WHAT THE TASK REQUIRES
Leaving out the pictures, transcribe all of the records faithfully.

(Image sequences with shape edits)
....

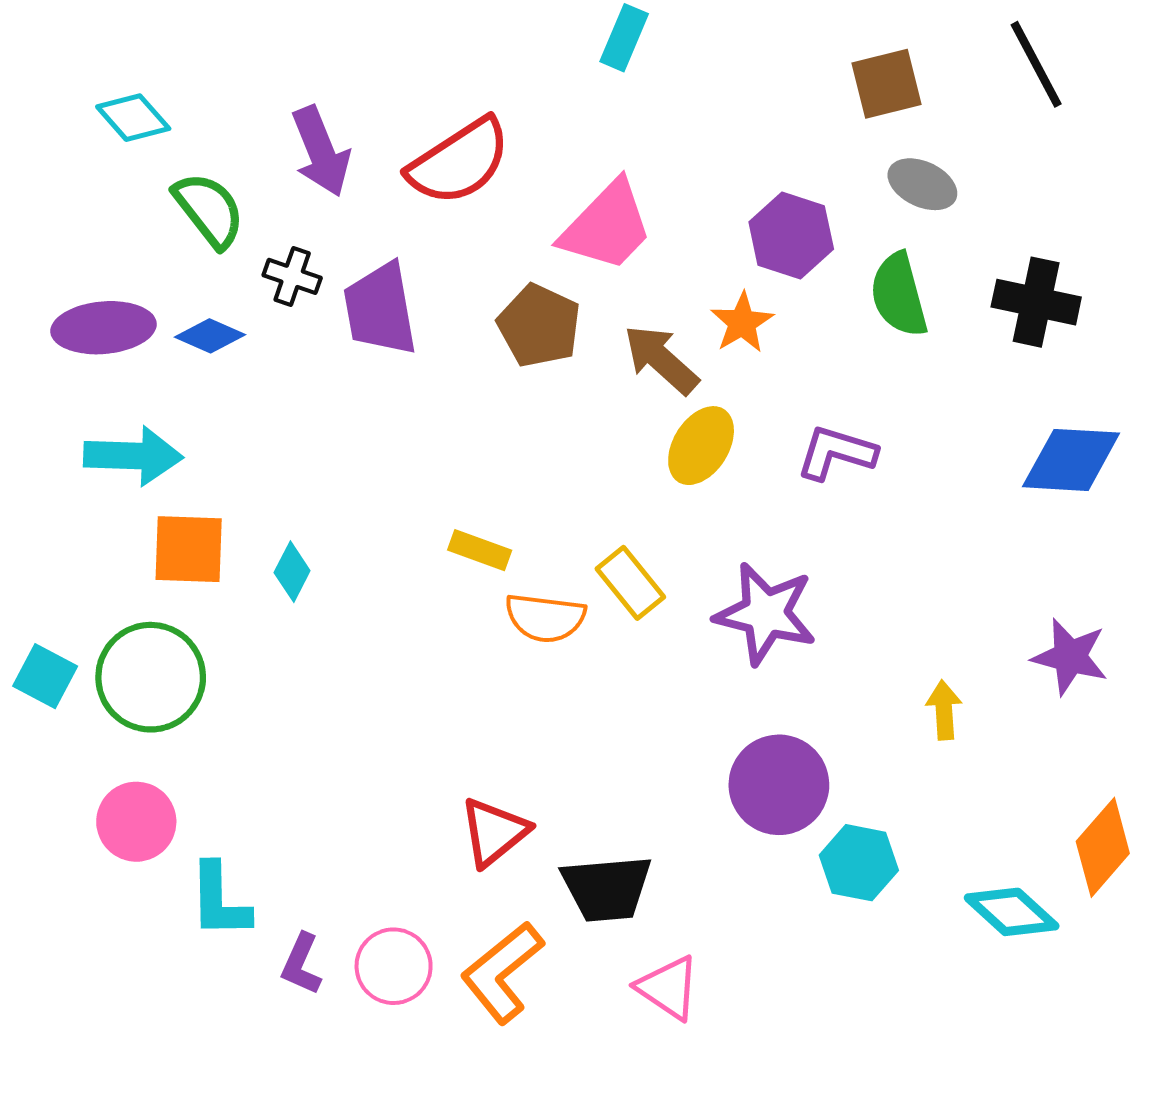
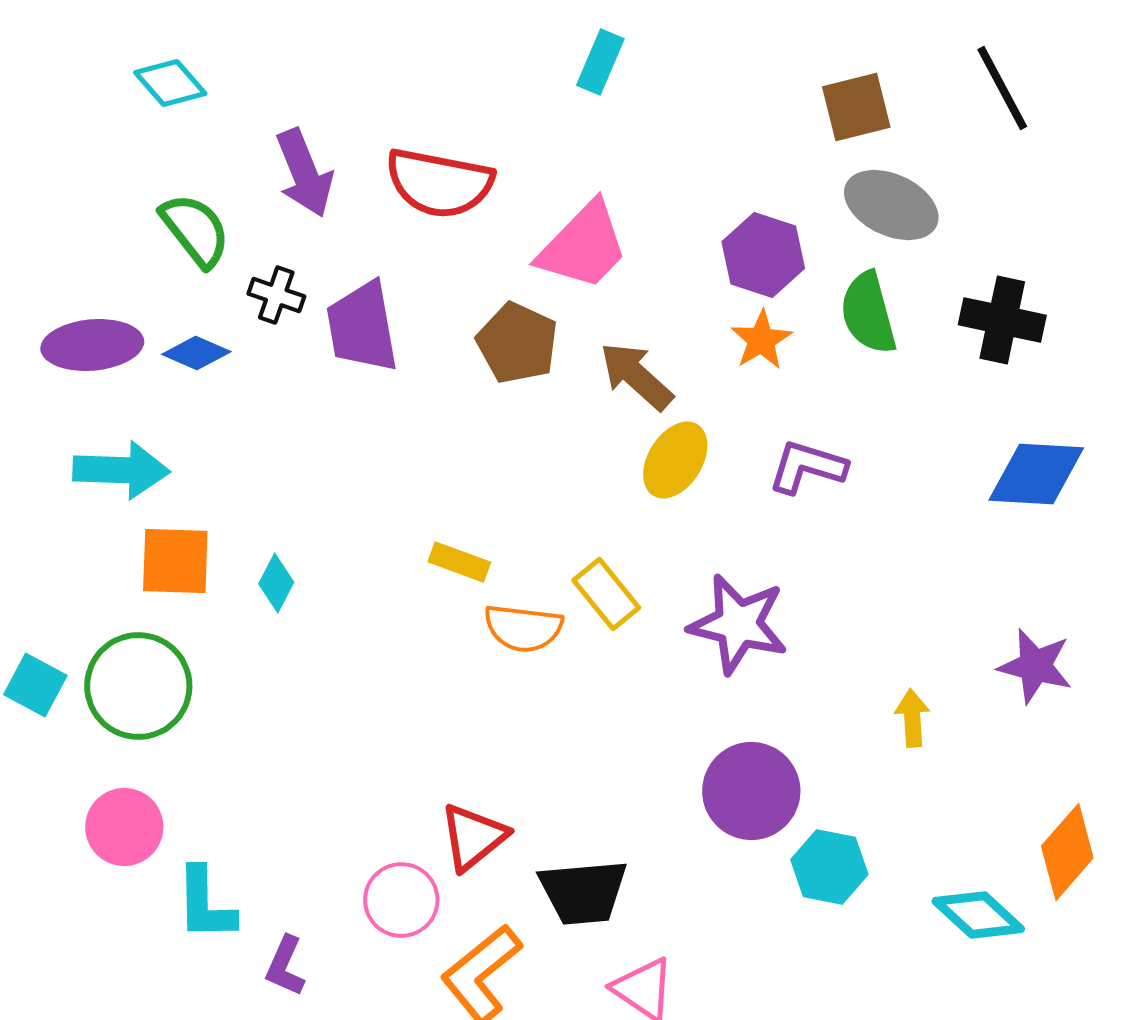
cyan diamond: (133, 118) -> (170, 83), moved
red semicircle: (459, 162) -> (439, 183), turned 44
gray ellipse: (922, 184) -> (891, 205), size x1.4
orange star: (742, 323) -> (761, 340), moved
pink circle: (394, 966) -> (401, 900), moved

....

EXERCISE ANSWER
cyan diamond: (133, 118) -> (170, 83), moved
red semicircle: (459, 162) -> (439, 183), turned 44
gray ellipse: (922, 184) -> (891, 205), size x1.4
orange star: (742, 323) -> (761, 340), moved
pink circle: (394, 966) -> (401, 900), moved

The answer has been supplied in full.